### Your goal
In the entries below, find every line with the string "black" and copy it.

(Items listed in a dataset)
----------------------------------------

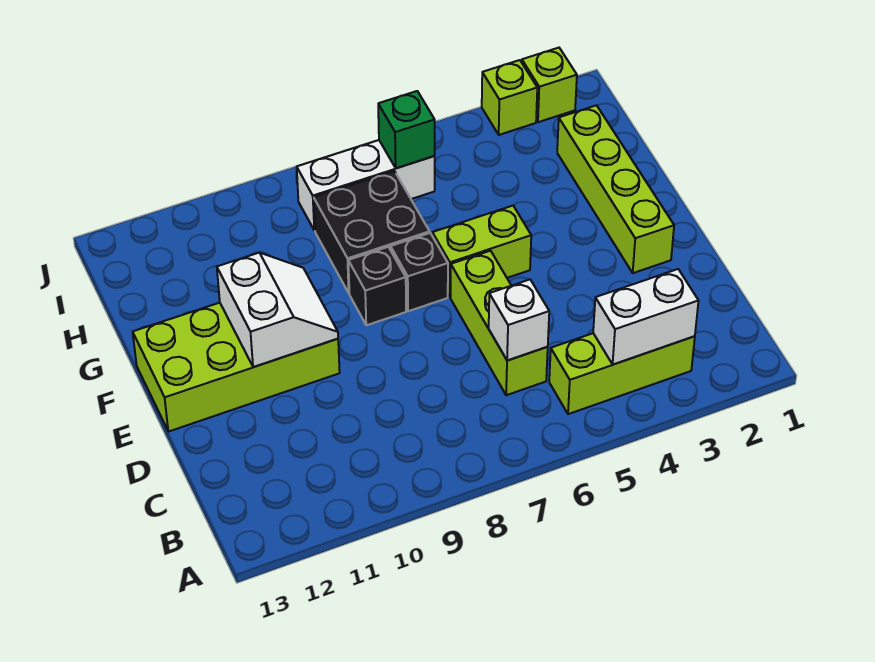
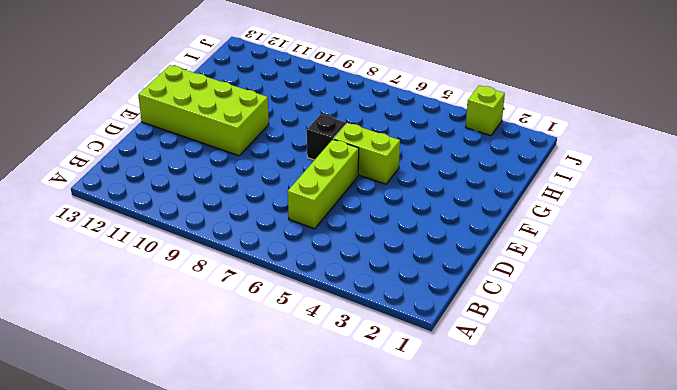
none -> lime brick B3:B5 level 1
none -> lime brick E2:H2 level 1
none -> black brick F8 level 1

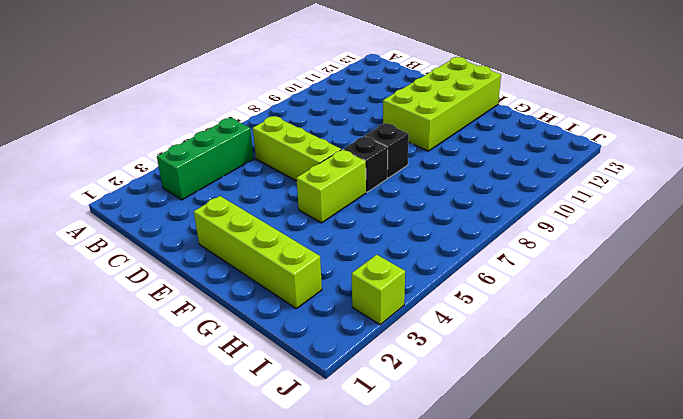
green brick B3:B5 level 1 -> lime brick B3:B5 level 1
none -> black brick G7:H8 level 1
none -> white brick I6:I8 level 1
none -> lime brick J2 level 1

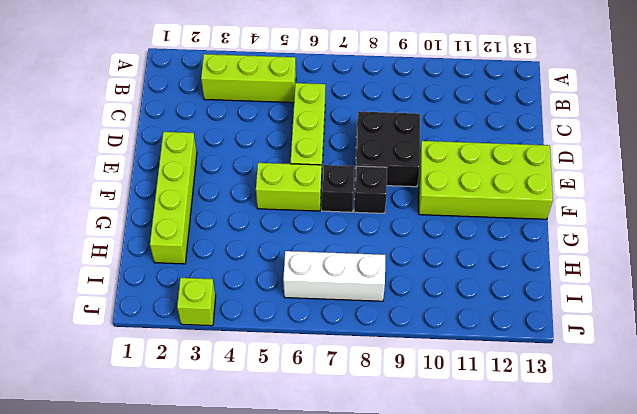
black brick D8:E9 level 1 -> black brick G7:H8 level 1
none -> lime brick J2 level 1
none -> white brick B3:B4 level 2
none -> white brick C6 level 2

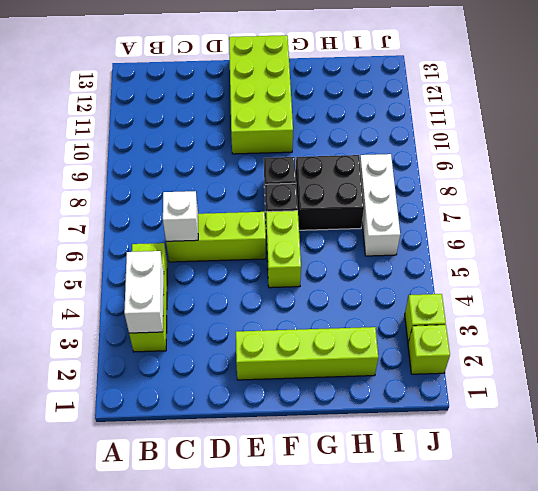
none -> white slope E10:F11 level 2 top 11
none -> green brick I6 level 2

----------------------------------------

### Response
none -> black brick F8 level 1
none -> black brick G7:H8 level 1
black brick D8:E9 level 1 -> black brick G7:H8 level 1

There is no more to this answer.